• **Exercise aim**: Omit all pictures. Copy exactly the lines from the line containing "blue watering can [295,177,403,252]" to the end of the listing, with both ends included.

• **Given data**:
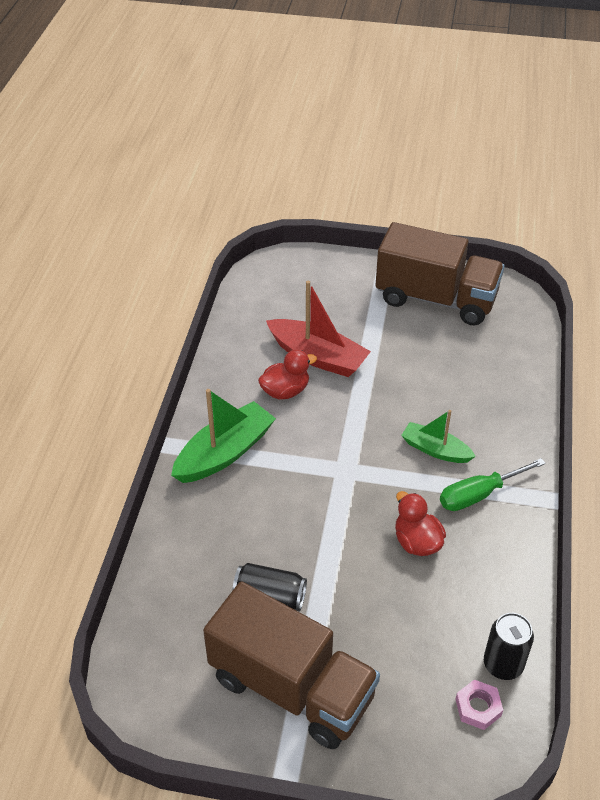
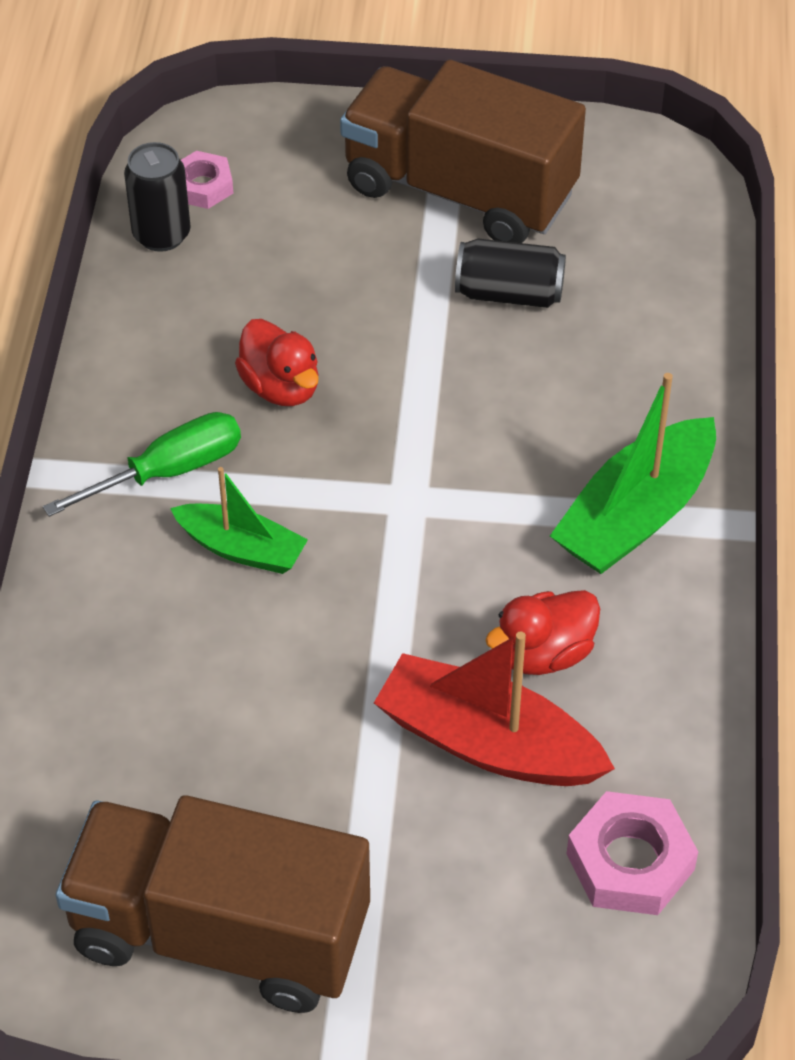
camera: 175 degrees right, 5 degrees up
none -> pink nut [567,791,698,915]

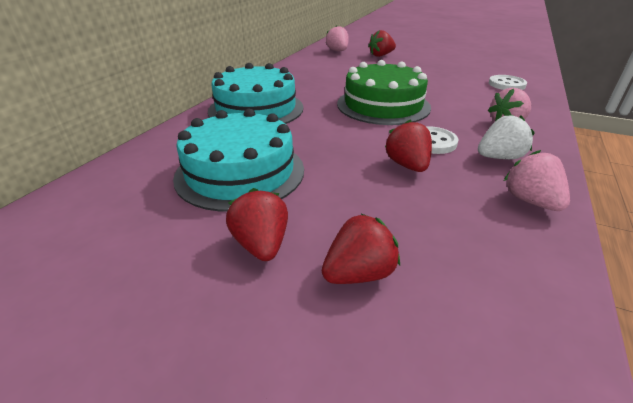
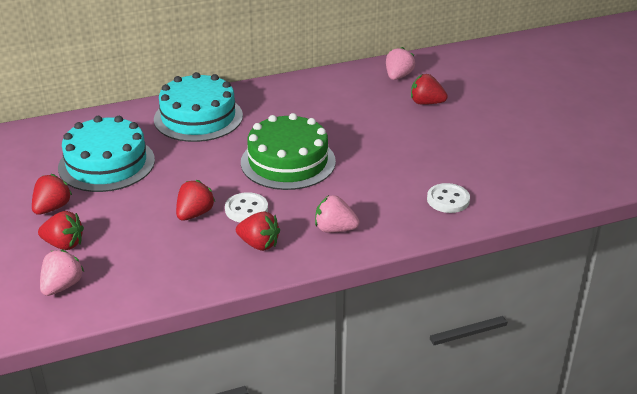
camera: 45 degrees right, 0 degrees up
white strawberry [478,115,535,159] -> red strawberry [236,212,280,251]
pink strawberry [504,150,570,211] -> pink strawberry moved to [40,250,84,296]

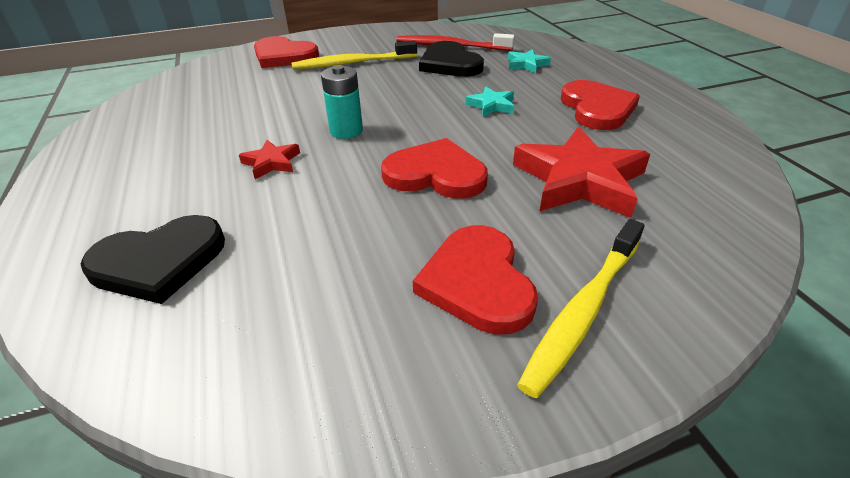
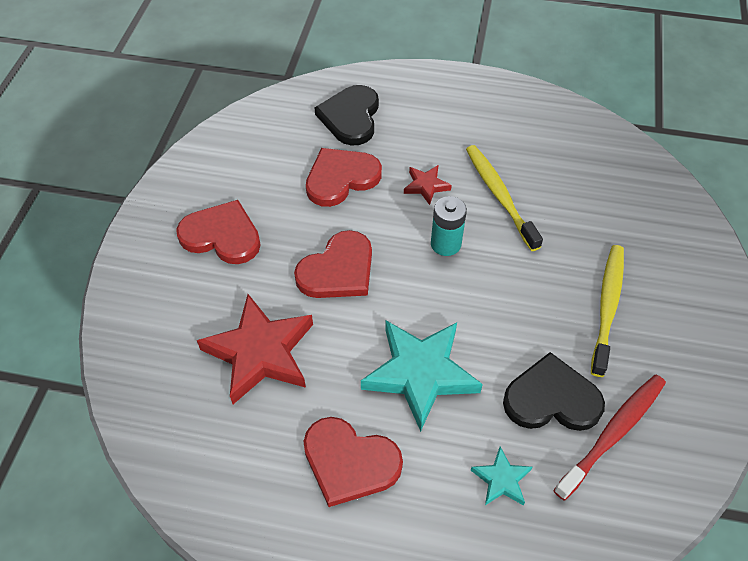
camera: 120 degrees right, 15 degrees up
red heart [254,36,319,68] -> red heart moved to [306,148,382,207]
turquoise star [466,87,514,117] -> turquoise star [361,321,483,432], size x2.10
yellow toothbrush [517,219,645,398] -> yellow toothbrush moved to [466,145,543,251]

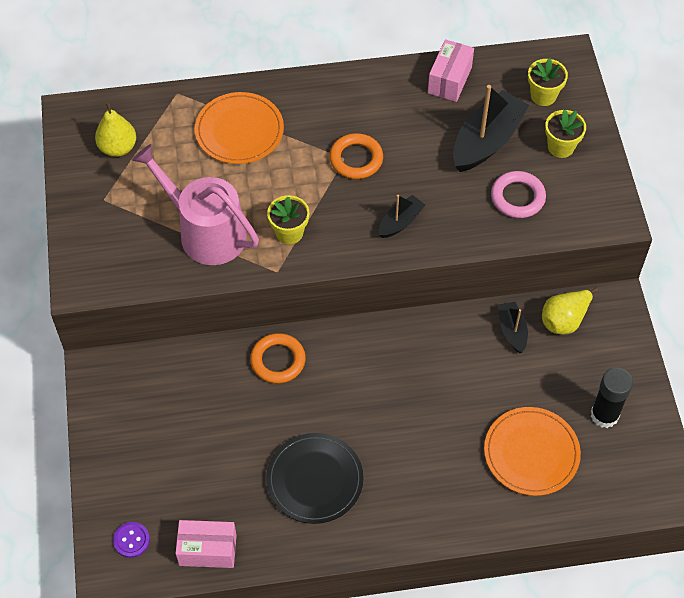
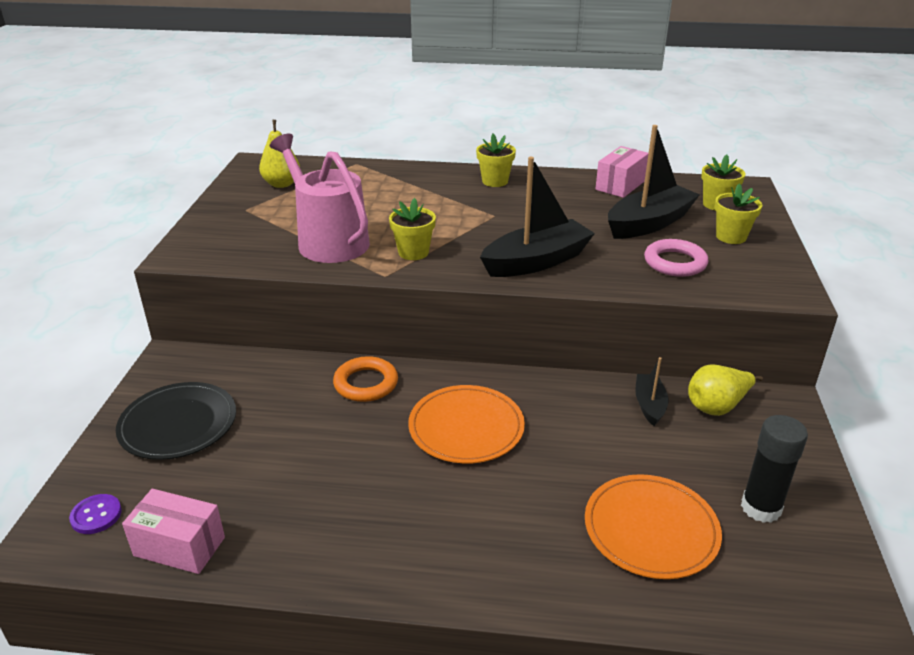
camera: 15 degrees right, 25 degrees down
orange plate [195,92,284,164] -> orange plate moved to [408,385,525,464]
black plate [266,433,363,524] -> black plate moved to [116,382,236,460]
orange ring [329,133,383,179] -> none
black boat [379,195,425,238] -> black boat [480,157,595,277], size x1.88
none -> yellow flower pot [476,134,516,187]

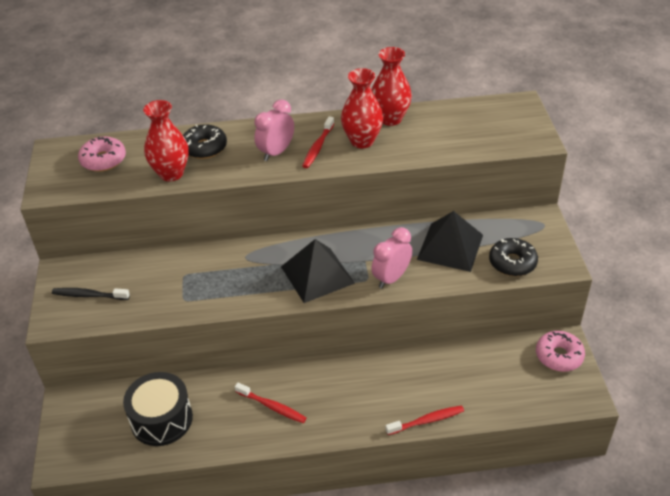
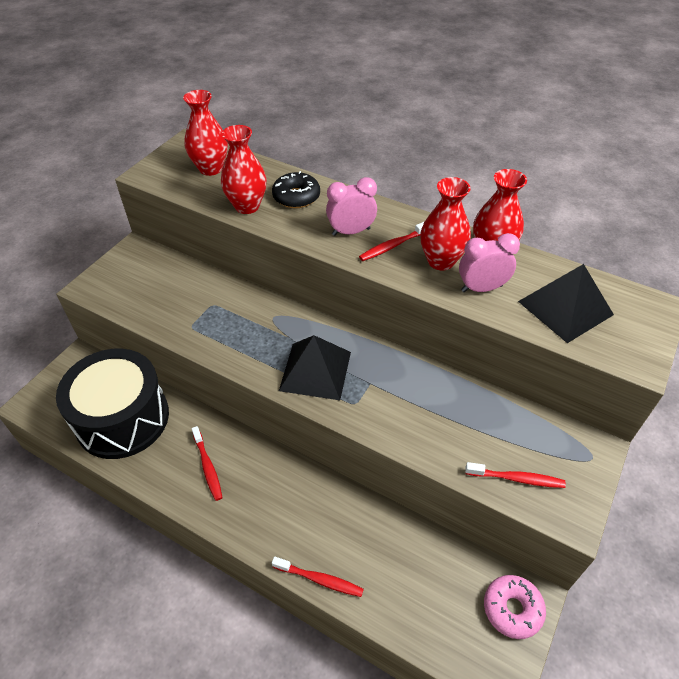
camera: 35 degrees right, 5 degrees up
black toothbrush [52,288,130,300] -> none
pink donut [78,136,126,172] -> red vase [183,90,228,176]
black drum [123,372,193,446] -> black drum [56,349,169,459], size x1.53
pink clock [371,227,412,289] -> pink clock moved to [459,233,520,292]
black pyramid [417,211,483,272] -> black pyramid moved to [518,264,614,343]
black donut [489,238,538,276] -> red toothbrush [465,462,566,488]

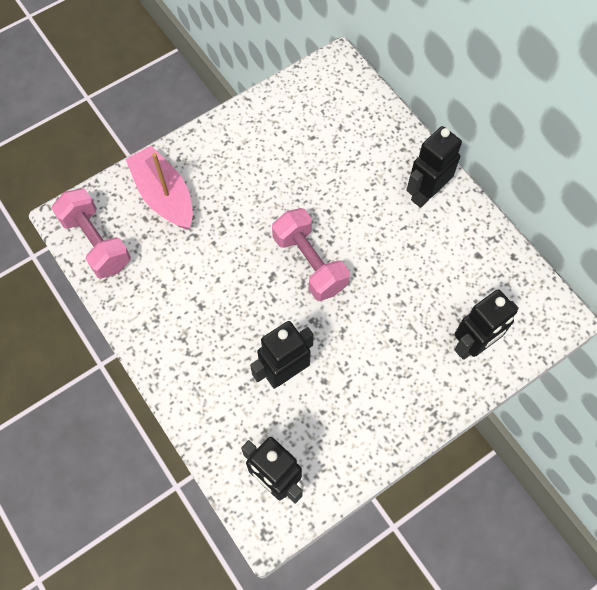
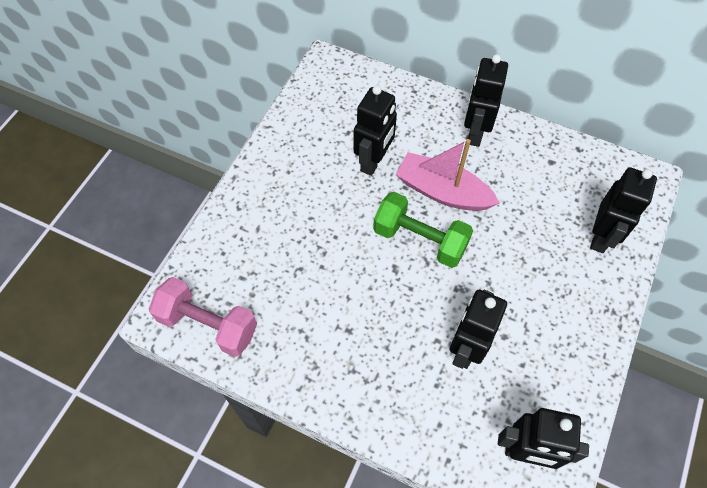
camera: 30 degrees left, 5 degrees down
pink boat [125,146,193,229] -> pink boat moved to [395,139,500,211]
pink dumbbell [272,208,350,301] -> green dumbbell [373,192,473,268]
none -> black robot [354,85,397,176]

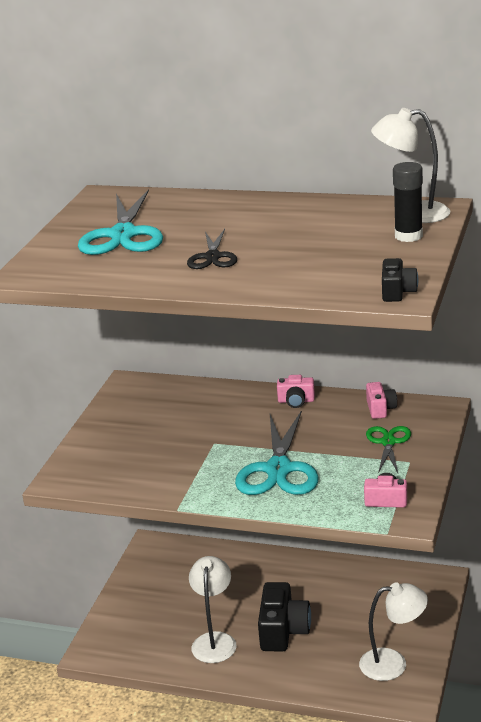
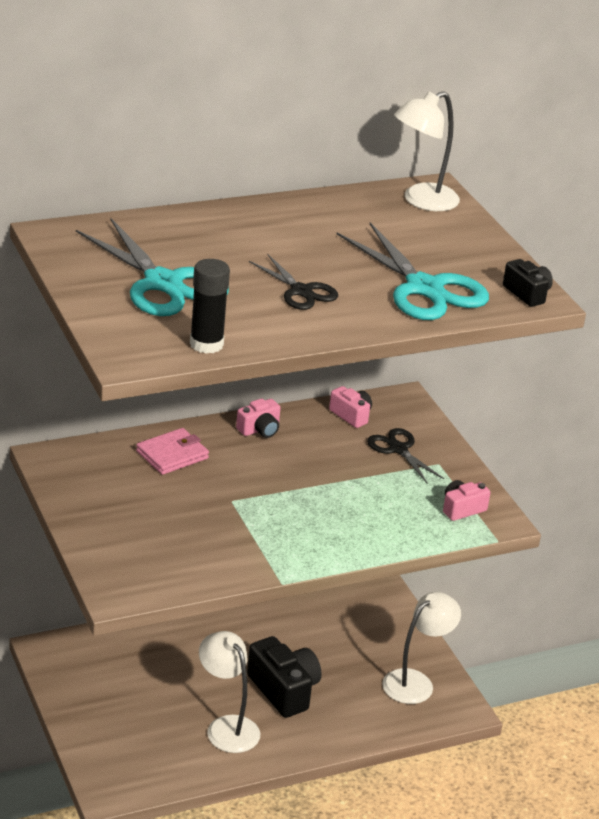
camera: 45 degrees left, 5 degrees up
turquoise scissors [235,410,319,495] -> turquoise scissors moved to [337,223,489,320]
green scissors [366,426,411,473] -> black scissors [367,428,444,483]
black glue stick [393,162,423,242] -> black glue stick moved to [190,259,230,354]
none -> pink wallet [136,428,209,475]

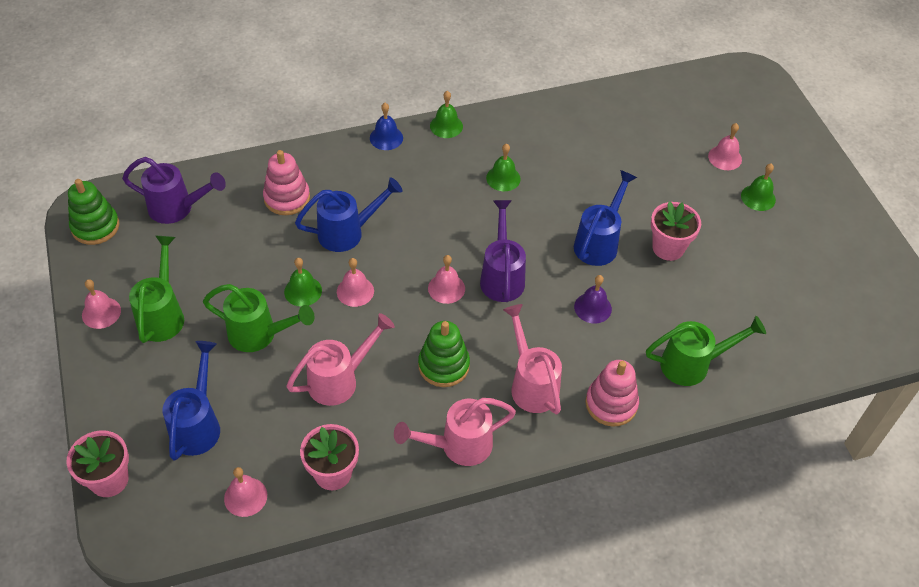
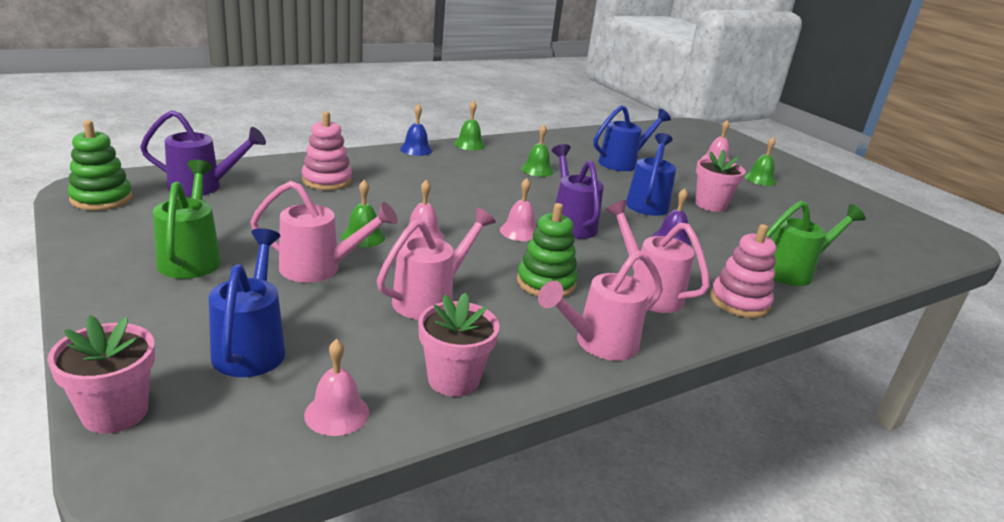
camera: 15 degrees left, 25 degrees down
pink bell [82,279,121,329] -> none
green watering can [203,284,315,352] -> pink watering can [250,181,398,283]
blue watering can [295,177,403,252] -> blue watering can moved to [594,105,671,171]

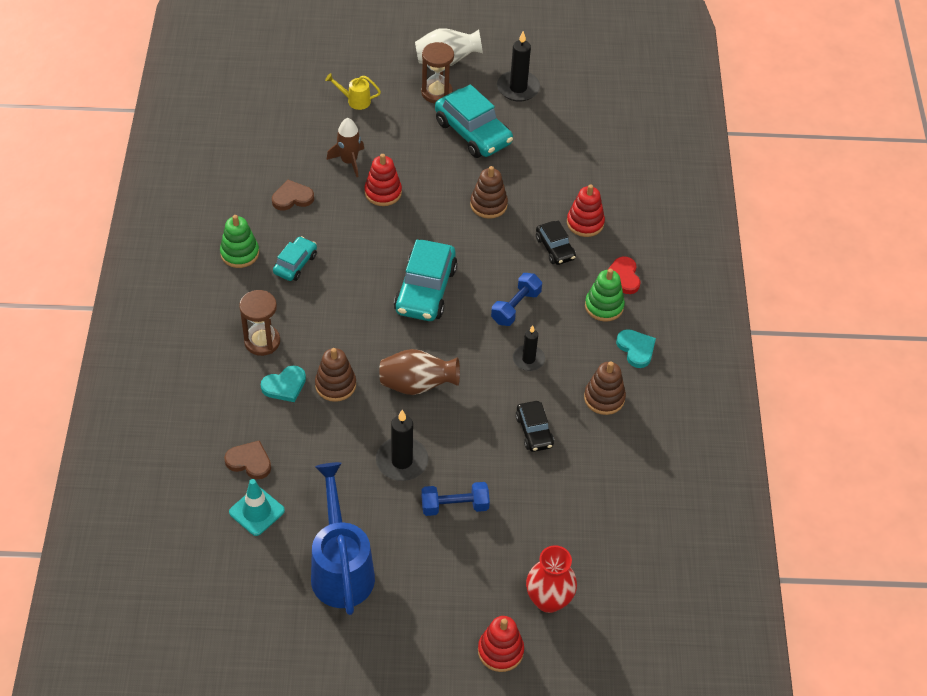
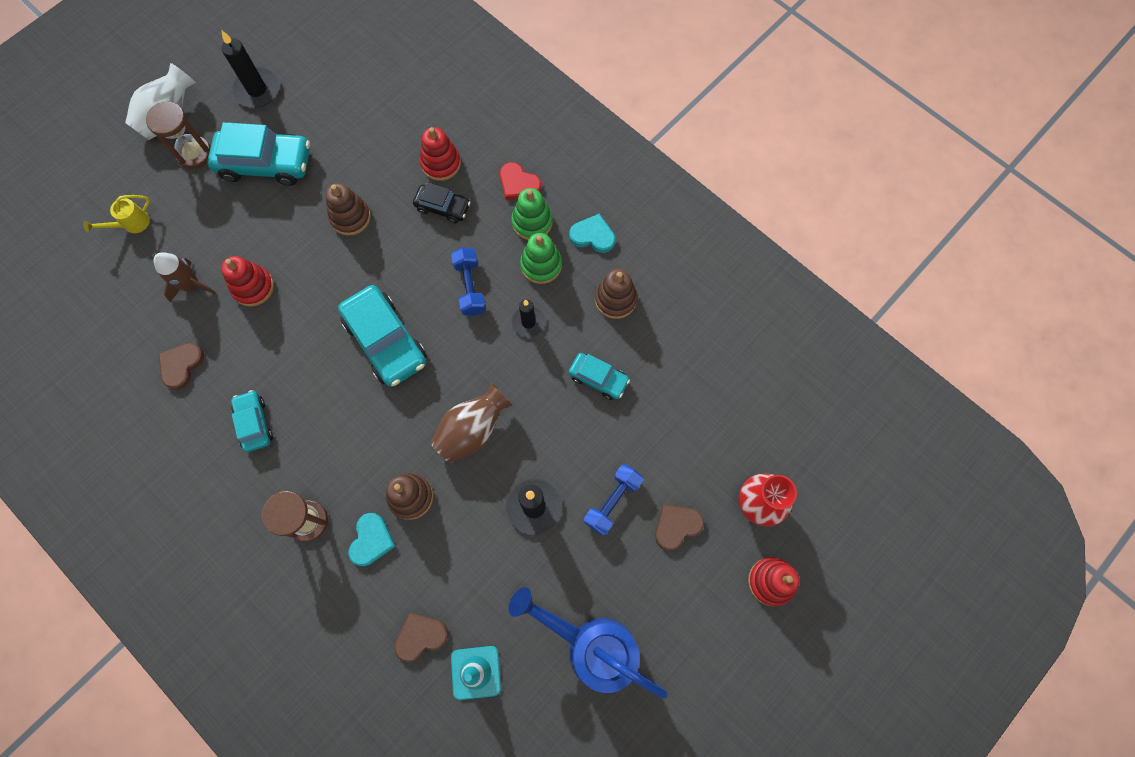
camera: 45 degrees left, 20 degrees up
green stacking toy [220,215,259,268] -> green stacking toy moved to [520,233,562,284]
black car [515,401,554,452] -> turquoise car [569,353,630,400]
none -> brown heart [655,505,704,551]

• **Response to the exercise**:
blue watering can [295,177,403,252] -> blue watering can moved to [594,105,671,171]

camera: 45 degrees left, 20 degrees up
green stacking toy [220,215,259,268] -> green stacking toy moved to [520,233,562,284]
black car [515,401,554,452] -> turquoise car [569,353,630,400]
none -> brown heart [655,505,704,551]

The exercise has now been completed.